◆ **Exercise goal**:
Repeat verbatim, and only, the lines of the data below, beginning at the line that contains "(226, 252) = (218, 301): pink" and stopping after the line that contains "(430, 508) = (660, 656): green".

◆ **Information supplied**:
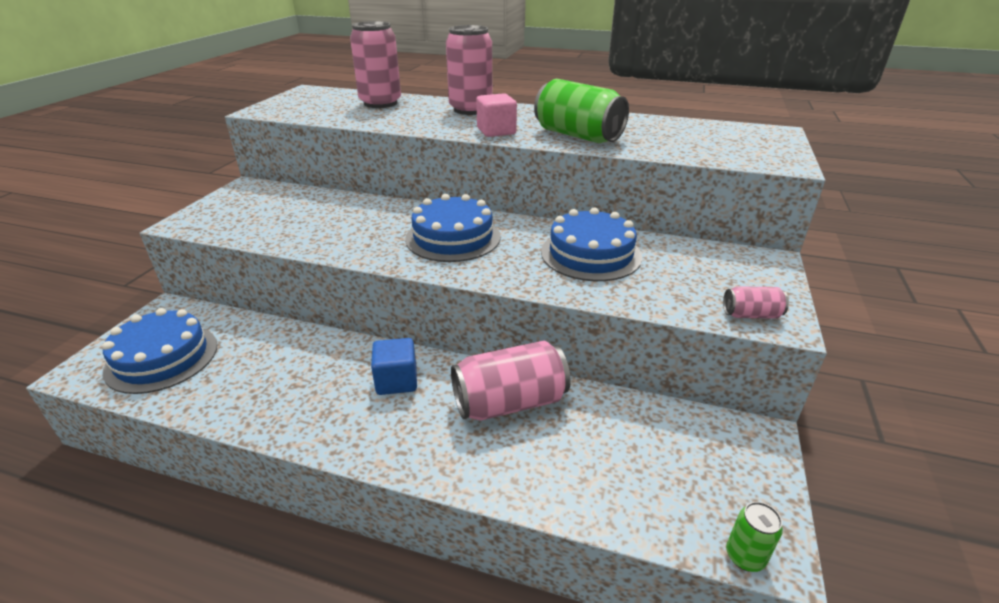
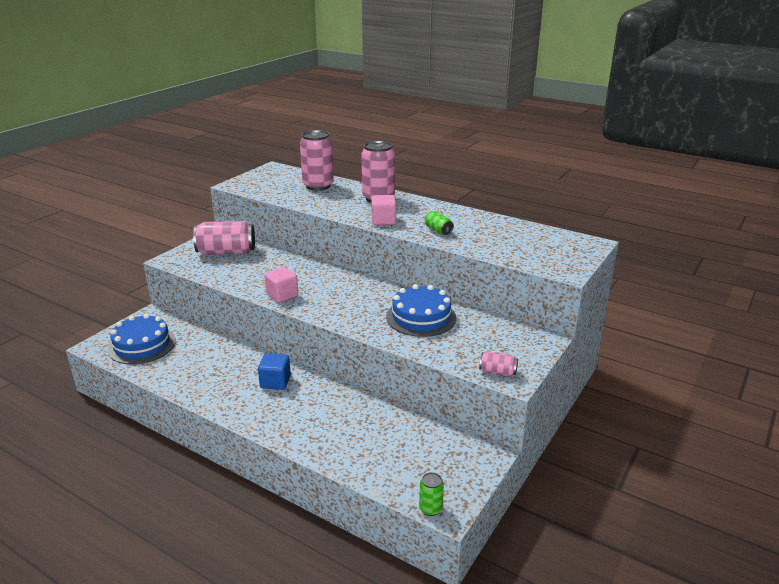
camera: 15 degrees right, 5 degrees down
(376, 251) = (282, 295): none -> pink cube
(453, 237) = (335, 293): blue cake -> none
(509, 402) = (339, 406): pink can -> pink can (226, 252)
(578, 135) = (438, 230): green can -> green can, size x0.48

==

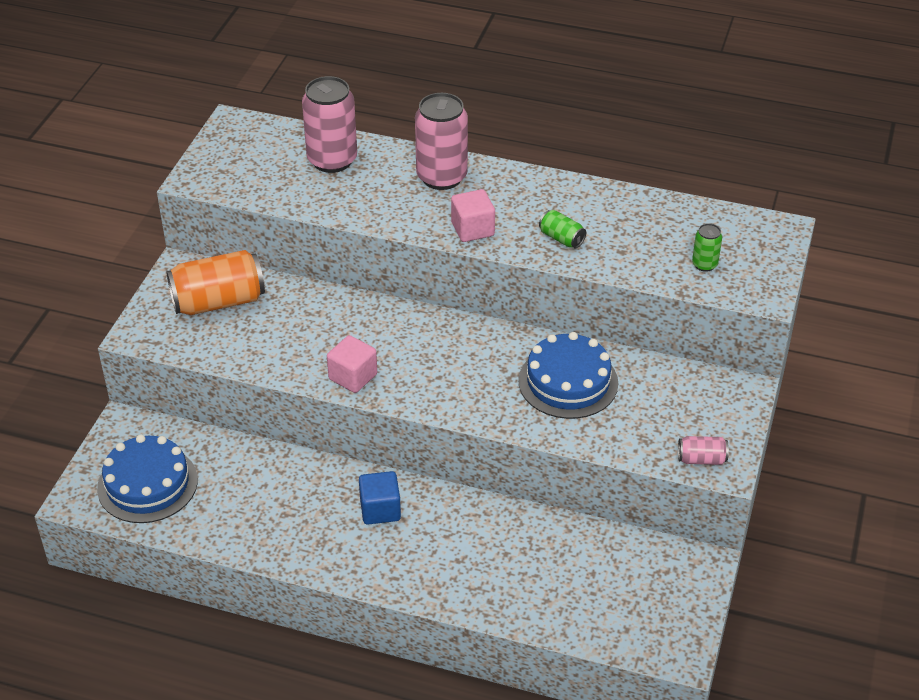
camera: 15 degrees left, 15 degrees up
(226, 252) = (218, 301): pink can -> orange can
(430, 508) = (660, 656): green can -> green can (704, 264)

◆ **Answer for this exercise**:
(226, 252) = (218, 301): pink can -> orange can
(430, 508) = (660, 656): green can -> green can (704, 264)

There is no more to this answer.